(Beginning of DATA)

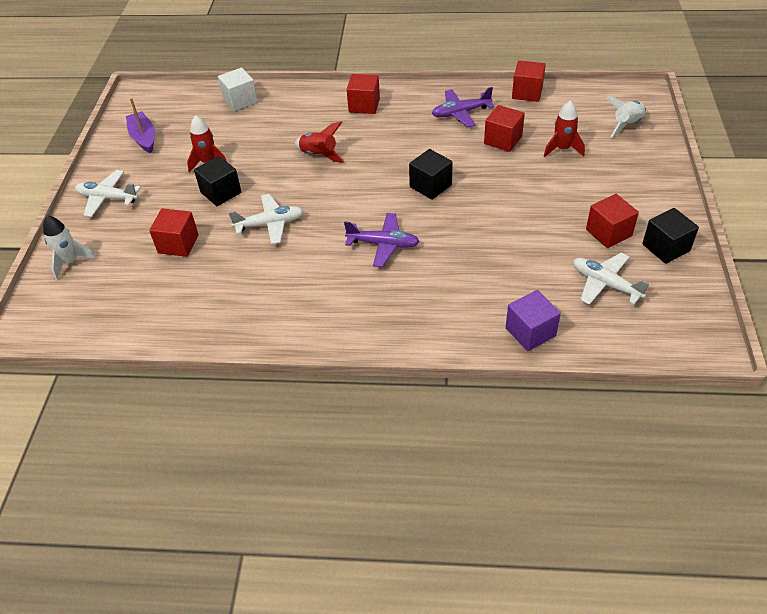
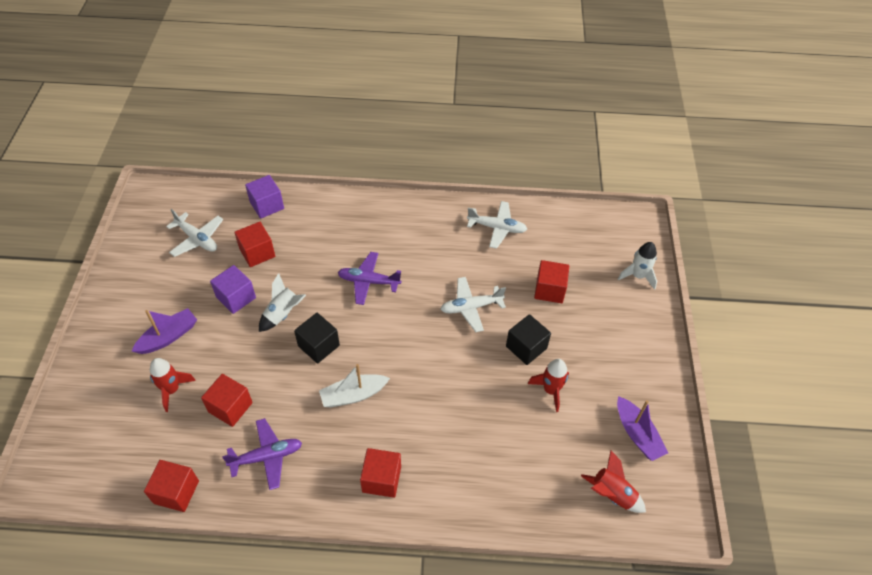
camera: 175 degrees right, 5 degrees up
(108, 198) = (637, 345): white plane -> white plane (497, 228)
(240, 100) = (539, 499): white cube -> none
(319, 155) = (431, 395): red rocket -> red rocket (611, 494)
(392, 152) = (353, 395): none -> white boat
(531, 223) = (236, 297): none -> purple cube
(587, 187) = (168, 337): none -> purple boat
(608, 233) = (172, 285): red cube -> red cube (257, 253)
(626, 125) = (86, 424): white rocket -> white rocket (283, 314)
(666, 247) = (132, 269): black cube -> none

(End of DATA)

WHAT THE TASK ASKS » If the data includes images, skip them and copy every line exactly.

REPLY TO THE TASK »
camera: 175 degrees right, 5 degrees up
(108, 198) = (637, 345): white plane -> white plane (497, 228)
(240, 100) = (539, 499): white cube -> none
(319, 155) = (431, 395): red rocket -> red rocket (611, 494)
(392, 152) = (353, 395): none -> white boat
(531, 223) = (236, 297): none -> purple cube
(587, 187) = (168, 337): none -> purple boat
(608, 233) = (172, 285): red cube -> red cube (257, 253)
(626, 125) = (86, 424): white rocket -> white rocket (283, 314)
(666, 247) = (132, 269): black cube -> none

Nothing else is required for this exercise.